Start of AVAILABLE DATA
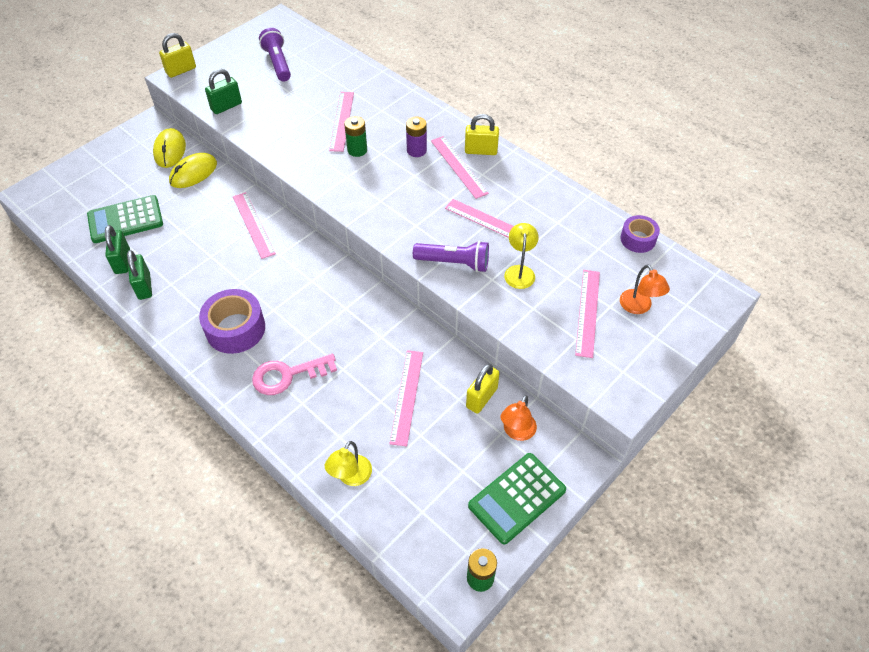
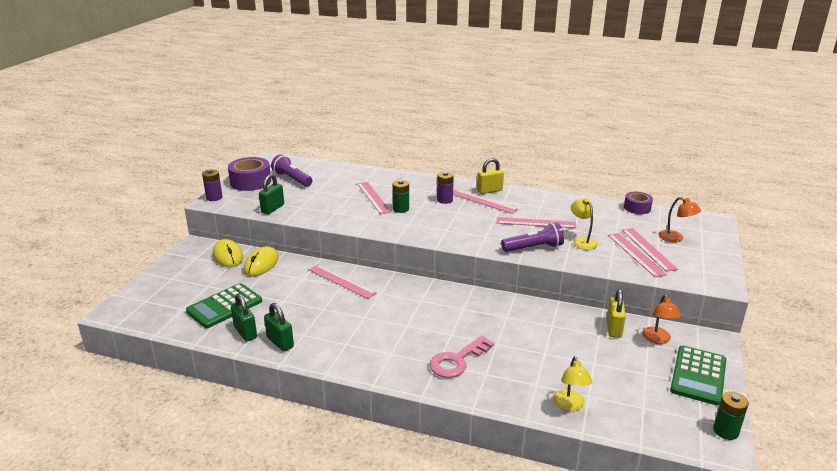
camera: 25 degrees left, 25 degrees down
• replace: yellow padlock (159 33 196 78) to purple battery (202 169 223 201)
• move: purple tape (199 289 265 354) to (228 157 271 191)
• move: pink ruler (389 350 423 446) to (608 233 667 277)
End of AVAILABLE DATA
### TASK ITEM:
At the line containing "157 271 191)", start transcribing exactly, and continue through the last line of the listing. Stop there and add nothing.

### TASK RESULT:
• move: purple tape (199 289 265 354) to (228 157 271 191)
• move: pink ruler (389 350 423 446) to (608 233 667 277)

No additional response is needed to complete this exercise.